Exercise description: Read the records below and copy each line that contains "bulb".

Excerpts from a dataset
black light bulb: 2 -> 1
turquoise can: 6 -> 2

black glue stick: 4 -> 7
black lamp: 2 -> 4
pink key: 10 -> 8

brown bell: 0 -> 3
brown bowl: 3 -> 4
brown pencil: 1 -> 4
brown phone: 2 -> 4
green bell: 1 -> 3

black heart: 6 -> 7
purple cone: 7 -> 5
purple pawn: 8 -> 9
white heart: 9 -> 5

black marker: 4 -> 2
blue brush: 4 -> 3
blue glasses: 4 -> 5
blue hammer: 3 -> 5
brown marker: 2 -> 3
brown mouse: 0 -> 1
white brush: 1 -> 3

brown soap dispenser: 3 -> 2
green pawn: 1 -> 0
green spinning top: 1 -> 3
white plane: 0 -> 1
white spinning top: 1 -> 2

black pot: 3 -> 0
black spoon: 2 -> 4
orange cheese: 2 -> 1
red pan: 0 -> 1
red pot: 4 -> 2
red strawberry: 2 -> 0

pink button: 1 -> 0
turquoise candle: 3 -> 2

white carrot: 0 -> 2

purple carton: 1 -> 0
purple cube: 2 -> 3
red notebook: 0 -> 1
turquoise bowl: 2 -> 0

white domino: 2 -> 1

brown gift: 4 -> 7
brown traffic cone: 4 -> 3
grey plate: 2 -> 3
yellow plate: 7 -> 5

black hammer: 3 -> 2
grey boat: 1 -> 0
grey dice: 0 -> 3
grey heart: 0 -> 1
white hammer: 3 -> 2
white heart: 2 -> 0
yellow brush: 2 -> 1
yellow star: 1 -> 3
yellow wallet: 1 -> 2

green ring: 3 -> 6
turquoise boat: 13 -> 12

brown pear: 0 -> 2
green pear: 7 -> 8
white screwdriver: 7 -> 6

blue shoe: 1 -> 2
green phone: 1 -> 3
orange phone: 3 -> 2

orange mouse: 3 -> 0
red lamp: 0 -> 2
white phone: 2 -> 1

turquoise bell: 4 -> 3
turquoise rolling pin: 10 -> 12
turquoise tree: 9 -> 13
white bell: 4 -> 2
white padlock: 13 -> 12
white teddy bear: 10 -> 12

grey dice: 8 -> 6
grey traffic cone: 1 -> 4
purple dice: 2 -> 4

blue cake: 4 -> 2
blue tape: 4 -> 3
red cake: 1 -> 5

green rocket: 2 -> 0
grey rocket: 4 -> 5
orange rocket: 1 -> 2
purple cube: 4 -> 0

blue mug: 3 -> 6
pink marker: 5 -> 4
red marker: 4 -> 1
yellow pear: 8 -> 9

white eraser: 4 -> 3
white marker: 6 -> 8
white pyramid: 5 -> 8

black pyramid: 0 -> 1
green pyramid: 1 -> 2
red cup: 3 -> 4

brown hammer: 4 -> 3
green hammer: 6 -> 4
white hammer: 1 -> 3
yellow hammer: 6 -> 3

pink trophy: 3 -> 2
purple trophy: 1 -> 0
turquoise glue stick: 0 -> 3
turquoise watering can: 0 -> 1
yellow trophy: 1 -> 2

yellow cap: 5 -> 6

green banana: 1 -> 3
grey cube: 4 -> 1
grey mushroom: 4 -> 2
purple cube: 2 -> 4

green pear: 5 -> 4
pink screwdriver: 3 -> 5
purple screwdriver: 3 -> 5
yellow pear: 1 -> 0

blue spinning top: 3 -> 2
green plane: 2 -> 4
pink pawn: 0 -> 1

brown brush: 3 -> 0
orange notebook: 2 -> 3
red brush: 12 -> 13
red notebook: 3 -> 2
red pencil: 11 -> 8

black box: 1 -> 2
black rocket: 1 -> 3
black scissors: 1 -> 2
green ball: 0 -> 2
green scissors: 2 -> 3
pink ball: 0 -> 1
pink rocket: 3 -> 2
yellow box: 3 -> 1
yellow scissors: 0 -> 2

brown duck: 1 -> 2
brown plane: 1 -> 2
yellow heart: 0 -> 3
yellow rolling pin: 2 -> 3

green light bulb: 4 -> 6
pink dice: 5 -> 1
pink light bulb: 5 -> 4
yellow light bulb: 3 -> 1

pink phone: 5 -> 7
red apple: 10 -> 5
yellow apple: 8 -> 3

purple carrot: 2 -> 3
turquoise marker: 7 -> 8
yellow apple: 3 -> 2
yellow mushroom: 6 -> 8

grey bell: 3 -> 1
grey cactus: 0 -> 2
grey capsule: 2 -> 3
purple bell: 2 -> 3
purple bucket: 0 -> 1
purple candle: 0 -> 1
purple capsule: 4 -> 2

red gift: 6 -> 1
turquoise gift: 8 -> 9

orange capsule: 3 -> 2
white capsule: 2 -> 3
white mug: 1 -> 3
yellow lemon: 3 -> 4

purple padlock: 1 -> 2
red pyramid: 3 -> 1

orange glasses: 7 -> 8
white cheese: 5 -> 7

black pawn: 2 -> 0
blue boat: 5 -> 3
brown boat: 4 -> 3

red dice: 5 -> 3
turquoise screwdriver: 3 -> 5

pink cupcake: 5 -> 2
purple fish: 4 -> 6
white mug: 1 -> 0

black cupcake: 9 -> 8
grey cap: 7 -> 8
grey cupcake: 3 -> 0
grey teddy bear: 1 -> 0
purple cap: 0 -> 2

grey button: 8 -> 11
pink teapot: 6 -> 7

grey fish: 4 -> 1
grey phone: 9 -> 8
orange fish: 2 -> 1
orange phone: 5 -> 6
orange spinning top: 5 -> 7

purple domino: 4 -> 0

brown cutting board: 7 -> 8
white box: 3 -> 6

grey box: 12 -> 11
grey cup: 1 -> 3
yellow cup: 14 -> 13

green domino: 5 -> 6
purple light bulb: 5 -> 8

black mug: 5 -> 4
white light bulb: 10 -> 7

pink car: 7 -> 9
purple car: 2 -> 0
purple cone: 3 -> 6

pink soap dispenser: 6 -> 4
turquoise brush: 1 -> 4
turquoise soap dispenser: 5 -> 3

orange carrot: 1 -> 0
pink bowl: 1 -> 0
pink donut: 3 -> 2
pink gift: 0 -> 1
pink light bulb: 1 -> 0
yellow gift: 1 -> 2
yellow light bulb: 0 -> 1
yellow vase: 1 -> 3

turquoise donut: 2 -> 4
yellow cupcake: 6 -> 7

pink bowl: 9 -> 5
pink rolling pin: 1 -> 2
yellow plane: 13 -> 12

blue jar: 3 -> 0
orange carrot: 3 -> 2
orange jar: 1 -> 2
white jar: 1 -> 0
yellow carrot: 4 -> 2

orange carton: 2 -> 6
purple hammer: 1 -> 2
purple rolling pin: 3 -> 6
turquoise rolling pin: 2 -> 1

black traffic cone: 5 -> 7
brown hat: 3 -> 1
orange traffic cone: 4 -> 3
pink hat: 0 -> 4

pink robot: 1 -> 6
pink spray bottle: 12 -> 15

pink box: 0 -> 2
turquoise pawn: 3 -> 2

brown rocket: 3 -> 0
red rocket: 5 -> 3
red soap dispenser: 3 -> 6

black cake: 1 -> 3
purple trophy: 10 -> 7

Exercise answer:
black light bulb: 2 -> 1
green light bulb: 4 -> 6
pink light bulb: 5 -> 4
yellow light bulb: 3 -> 1
purple light bulb: 5 -> 8
white light bulb: 10 -> 7
pink light bulb: 1 -> 0
yellow light bulb: 0 -> 1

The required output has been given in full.